══ MATERIAL TO PROCESS

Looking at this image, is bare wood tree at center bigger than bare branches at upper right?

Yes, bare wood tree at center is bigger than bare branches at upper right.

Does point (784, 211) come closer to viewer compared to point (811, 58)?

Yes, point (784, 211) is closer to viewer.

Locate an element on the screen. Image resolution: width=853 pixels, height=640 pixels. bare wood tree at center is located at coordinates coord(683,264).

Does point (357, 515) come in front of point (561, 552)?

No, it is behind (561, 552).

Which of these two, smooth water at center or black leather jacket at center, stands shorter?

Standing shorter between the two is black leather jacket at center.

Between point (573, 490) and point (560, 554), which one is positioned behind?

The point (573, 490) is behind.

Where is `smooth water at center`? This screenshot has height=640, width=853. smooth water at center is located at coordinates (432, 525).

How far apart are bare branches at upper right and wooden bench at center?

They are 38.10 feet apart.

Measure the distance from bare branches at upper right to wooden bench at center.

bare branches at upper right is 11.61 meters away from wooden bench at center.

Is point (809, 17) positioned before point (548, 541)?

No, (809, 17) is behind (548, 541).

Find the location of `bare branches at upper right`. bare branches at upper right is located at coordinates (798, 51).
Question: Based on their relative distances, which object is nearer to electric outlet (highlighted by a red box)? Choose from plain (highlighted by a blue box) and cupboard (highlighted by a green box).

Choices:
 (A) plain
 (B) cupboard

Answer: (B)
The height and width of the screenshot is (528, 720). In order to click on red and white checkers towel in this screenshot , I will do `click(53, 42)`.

════
══ MATERIAL TO PROCESS

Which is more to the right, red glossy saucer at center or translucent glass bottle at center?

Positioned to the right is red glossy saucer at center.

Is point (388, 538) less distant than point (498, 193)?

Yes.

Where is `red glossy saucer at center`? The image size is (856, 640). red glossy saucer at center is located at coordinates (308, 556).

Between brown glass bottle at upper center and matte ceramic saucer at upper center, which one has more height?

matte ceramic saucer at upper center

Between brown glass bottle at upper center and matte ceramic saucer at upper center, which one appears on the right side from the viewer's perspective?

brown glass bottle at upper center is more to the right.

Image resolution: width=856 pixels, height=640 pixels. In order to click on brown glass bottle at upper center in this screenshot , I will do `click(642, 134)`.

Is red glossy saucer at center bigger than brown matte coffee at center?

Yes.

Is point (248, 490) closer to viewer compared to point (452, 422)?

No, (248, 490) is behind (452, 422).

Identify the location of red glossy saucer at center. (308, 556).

════
══ MATERIAL TO PROCESS

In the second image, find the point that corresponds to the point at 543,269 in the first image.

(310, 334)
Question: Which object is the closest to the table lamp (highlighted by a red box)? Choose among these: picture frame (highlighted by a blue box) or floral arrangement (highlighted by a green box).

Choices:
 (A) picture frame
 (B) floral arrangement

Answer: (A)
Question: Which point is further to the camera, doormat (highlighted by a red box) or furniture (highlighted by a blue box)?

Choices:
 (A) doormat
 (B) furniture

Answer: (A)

════

**PROBLEM STATEMENT:** Can you output the lines of the data above, from the line with "Measure the distance" to the line with "The height and", as a JSON list of strings, one per line, with blank lines left out?

**OUTPUT FOR THIS TASK:**
[
  "Measure the distance from bare branches at upper right to wooden bench at center.",
  "bare branches at upper right is 11.61 meters away from wooden bench at center.",
  "Is point (809, 17) positioned before point (548, 541)?",
  "No, (809, 17) is behind (548, 541).",
  "Find the location of `bare branches at upper right`. bare branches at upper right is located at coordinates (798, 51).",
  "Question: Based on their relative distances, which object is nearer to electric outlet (highlighted by a red box)? Choose from plain (highlighted by a blue box) and cupboard (highlighted by a green box).",
  "Choices:",
  " (A) plain",
  " (B) cupboard",
  "Answer: (B)",
  "The height and width of the screenshot is (528, 720). In order to click on red and white checkers towel in this screenshot , I will do `click(53, 42)`."
]